> **TASK**
Except for the pictures, output the records in full and exactly.

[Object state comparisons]

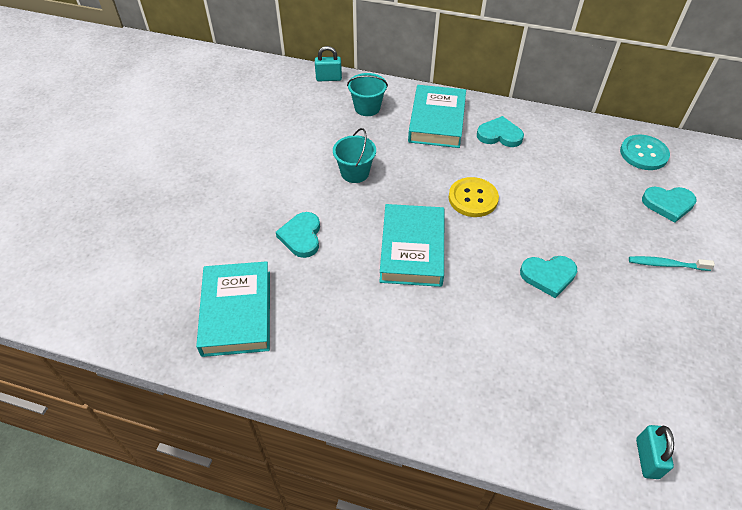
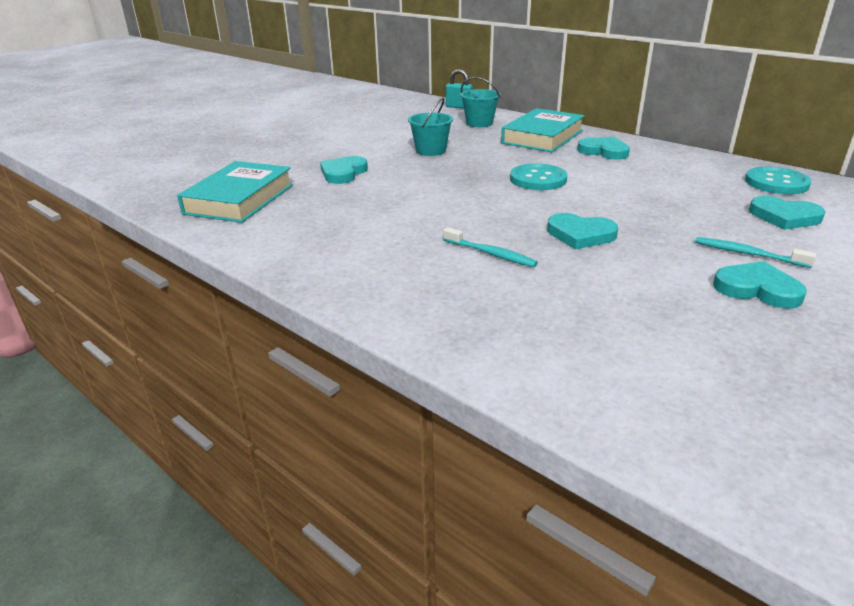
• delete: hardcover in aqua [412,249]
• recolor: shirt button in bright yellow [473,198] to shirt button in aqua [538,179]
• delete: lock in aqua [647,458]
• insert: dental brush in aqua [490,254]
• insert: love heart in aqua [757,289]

> **TASK ANSWER**
• delete: hardcover in aqua [412,249]
• recolor: shirt button in bright yellow [473,198] to shirt button in aqua [538,179]
• delete: lock in aqua [647,458]
• insert: dental brush in aqua [490,254]
• insert: love heart in aqua [757,289]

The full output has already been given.